● **What the task asks**:
Set down exactly the lines from the one containing "orange box [532,289,589,353]" through the last line of the data below, and no others.

(Dataset excerpts)
----

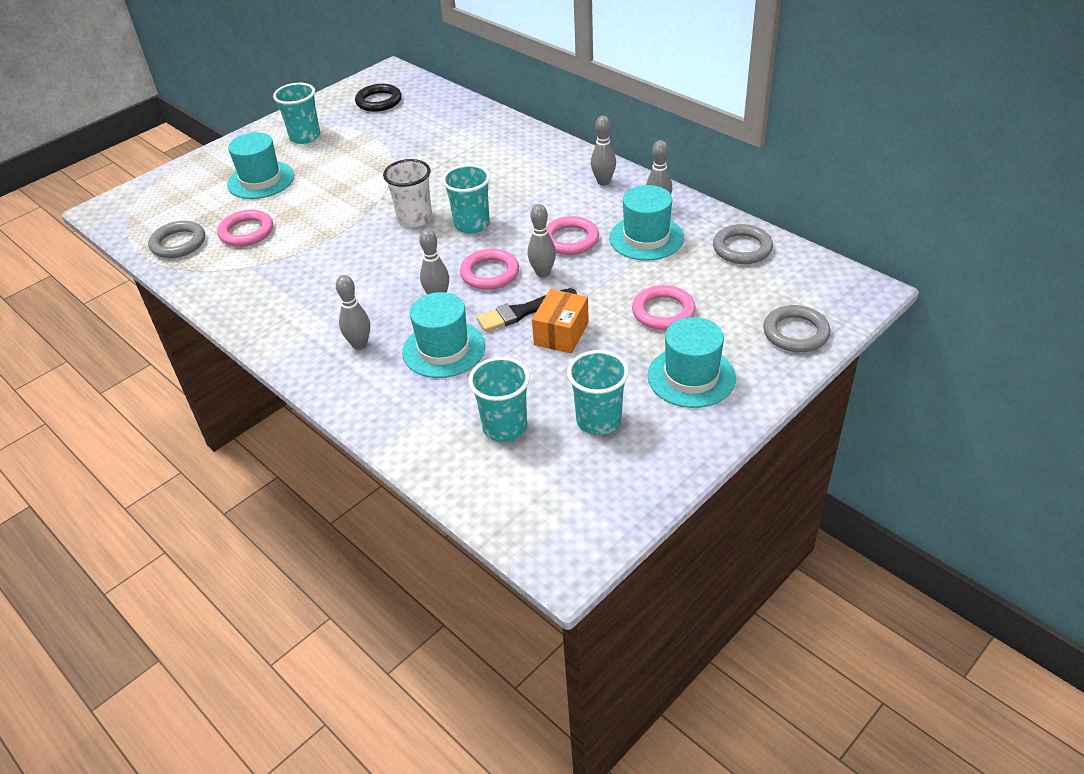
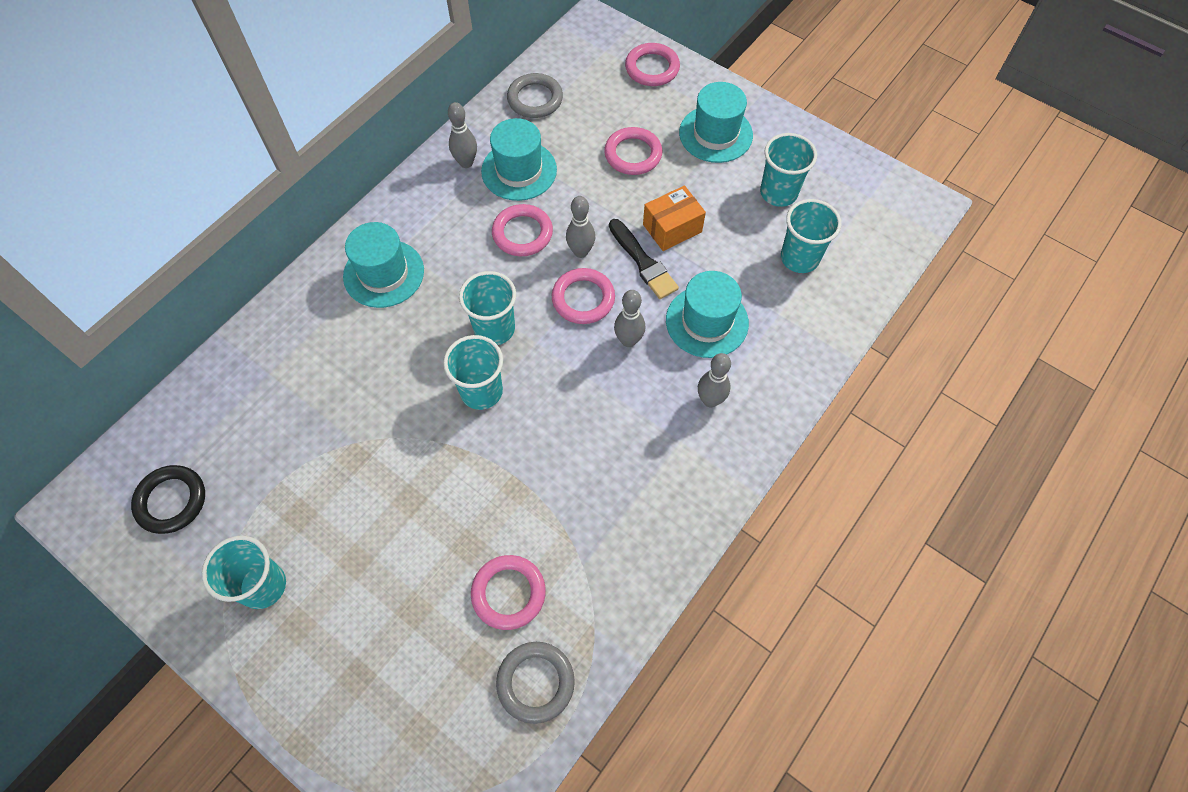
camera: 100 degrees left, 20 degrees up
turquoise hat [227,132,294,199] -> turquoise hat moved to [343,222,424,308]
white cup [383,159,432,228] -> turquoise cup [443,335,503,410]
orange box [532,289,589,353] -> orange box turned 45 degrees counterclockwise [643,185,706,251]
grey bowling pin [591,116,616,186] -> none
grey ring [763,305,831,352] -> pink ring [625,43,680,86]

----

● **Final answer**:
orange box [532,289,589,353] -> orange box turned 45 degrees counterclockwise [643,185,706,251]
grey bowling pin [591,116,616,186] -> none
grey ring [763,305,831,352] -> pink ring [625,43,680,86]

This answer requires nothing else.